====== STUDY MATERIAL ======
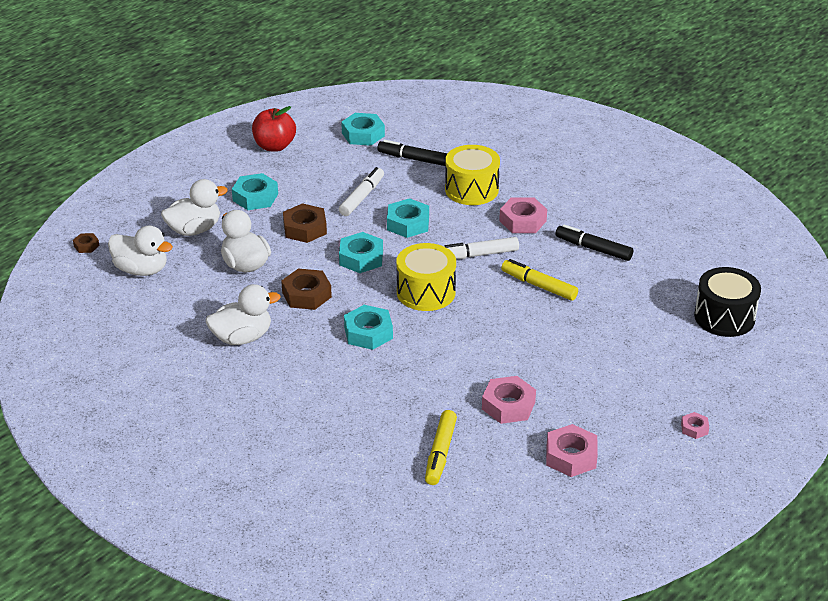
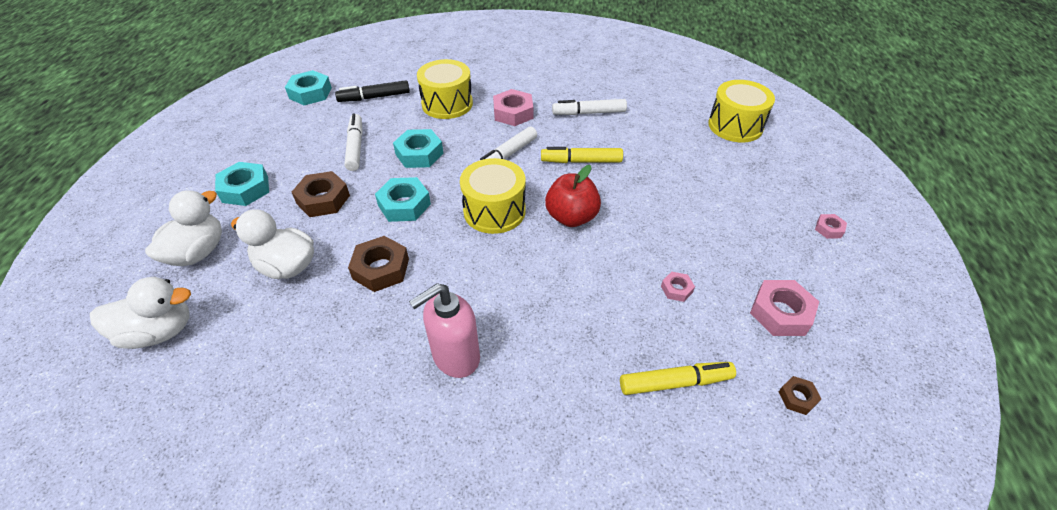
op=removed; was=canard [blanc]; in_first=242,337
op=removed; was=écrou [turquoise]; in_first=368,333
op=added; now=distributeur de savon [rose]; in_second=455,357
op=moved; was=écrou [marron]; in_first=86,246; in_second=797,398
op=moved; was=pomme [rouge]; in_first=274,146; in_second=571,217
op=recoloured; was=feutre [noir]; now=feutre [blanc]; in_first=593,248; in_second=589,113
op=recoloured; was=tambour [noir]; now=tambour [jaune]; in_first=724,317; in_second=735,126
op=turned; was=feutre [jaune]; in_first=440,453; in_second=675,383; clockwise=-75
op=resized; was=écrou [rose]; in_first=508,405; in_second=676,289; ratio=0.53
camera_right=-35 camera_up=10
======
====== STUDY MATERIAL ======
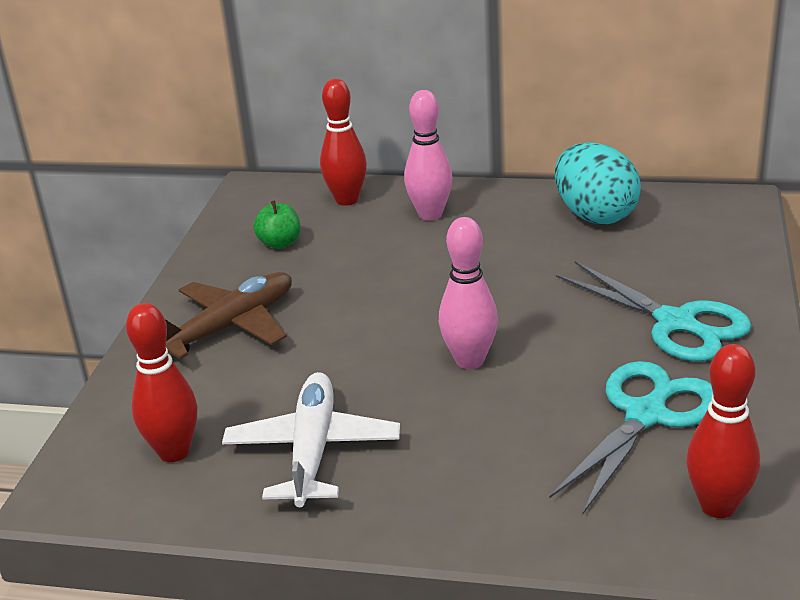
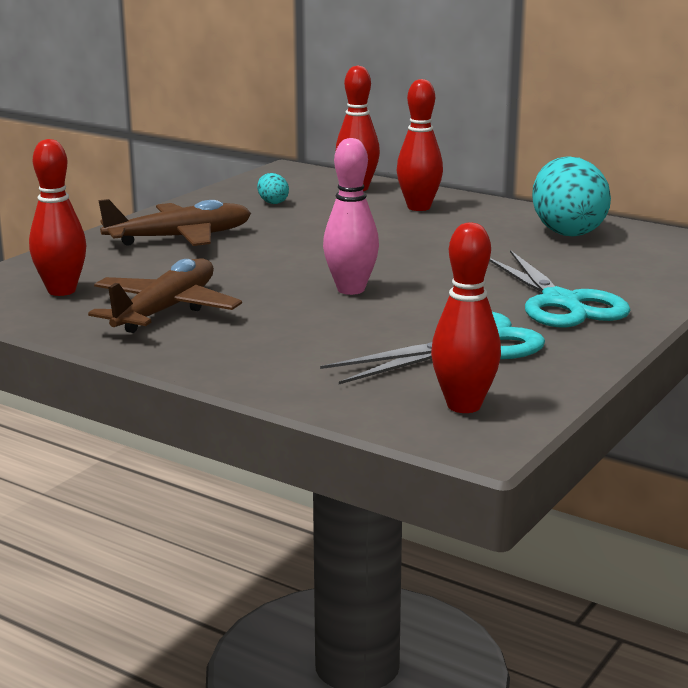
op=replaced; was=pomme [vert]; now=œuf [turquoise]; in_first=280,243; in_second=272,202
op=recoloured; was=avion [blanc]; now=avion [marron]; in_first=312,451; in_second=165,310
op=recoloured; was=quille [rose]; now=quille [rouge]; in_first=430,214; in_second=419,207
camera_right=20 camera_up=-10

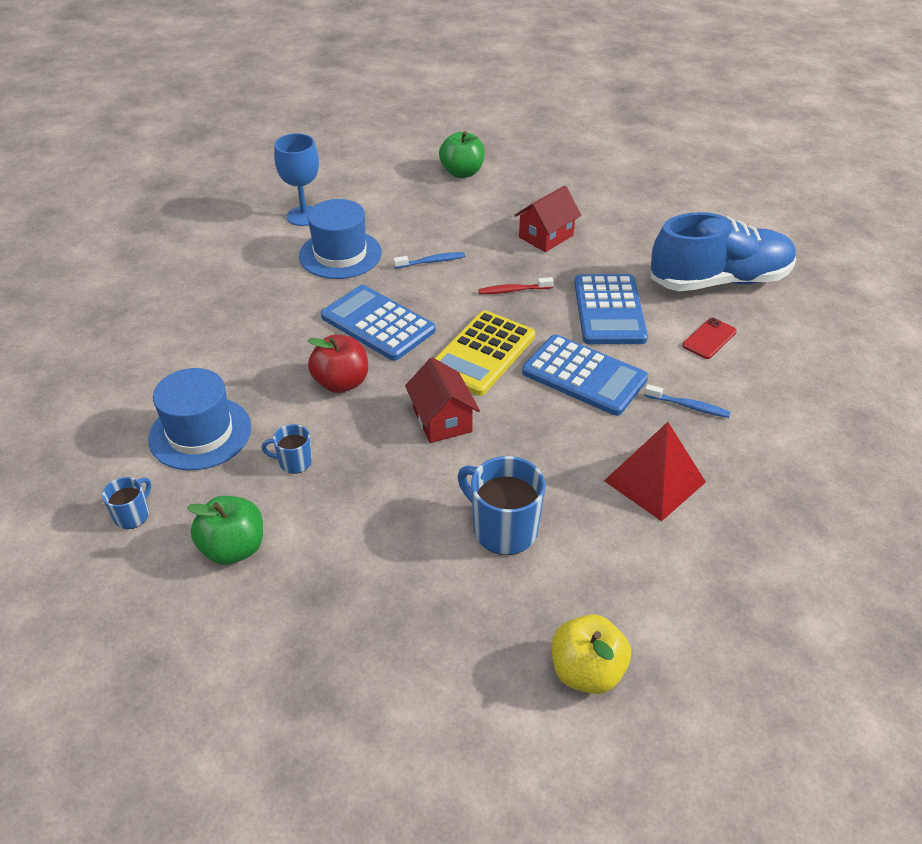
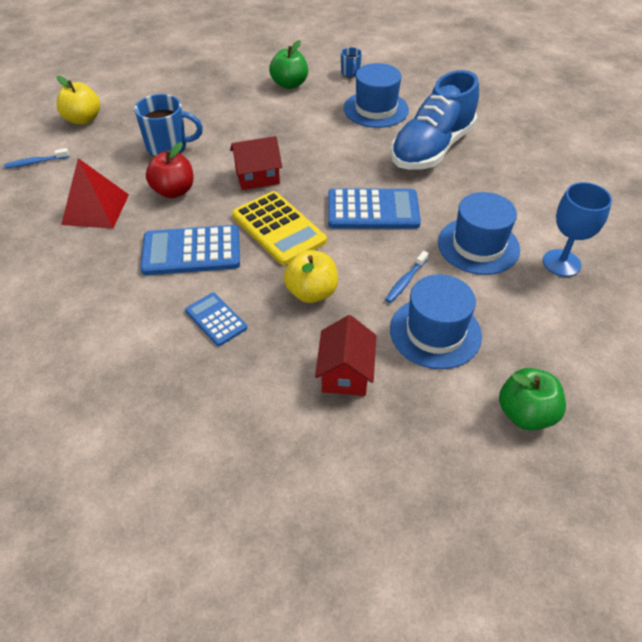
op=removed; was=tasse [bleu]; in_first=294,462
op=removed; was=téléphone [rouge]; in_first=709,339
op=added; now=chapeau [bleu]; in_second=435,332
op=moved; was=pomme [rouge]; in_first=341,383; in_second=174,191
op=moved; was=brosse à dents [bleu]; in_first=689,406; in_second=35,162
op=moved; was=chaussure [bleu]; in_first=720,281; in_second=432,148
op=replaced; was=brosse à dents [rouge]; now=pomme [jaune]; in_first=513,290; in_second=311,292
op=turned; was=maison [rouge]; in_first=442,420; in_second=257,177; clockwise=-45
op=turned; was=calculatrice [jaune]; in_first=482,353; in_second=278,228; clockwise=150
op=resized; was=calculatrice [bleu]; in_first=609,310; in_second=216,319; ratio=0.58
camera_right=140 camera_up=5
======
§ **TASK GOAL**
From the material above, set down exactly the lines starting at the one with "op=recoloured; was=tambour [noir];" and ending at the one with "camera_right=-35 camera_up=10", end lines included.

§ **RESULT**
op=recoloured; was=tambour [noir]; now=tambour [jaune]; in_first=724,317; in_second=735,126
op=turned; was=feutre [jaune]; in_first=440,453; in_second=675,383; clockwise=-75
op=resized; was=écrou [rose]; in_first=508,405; in_second=676,289; ratio=0.53
camera_right=-35 camera_up=10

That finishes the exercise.